START DATA PROVIDED

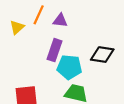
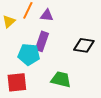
cyan pentagon: (69, 67) -> (29, 54), moved

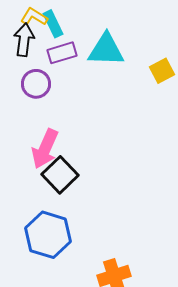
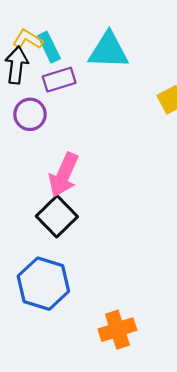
cyan triangle: (106, 50) -> (108, 50), moved
pink arrow: (45, 149) -> (64, 175), moved

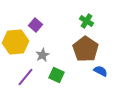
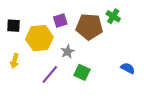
purple square: (36, 25) -> (60, 20), turned 32
brown pentagon: (86, 49) -> (89, 27), moved, turned -30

END DATA PROVIDED

§ **INSTRUCTIONS FOR THE TASK**
Print the lines from the one that contains "cyan triangle: (106, 50) -> (108, 50), moved" through the last line of the data, exactly and in full, and no other lines. Pictures are not part of the copy.

§ **RESULT**
cyan triangle: (106, 50) -> (108, 50), moved
pink arrow: (45, 149) -> (64, 175), moved

purple square: (36, 25) -> (60, 20), turned 32
brown pentagon: (86, 49) -> (89, 27), moved, turned -30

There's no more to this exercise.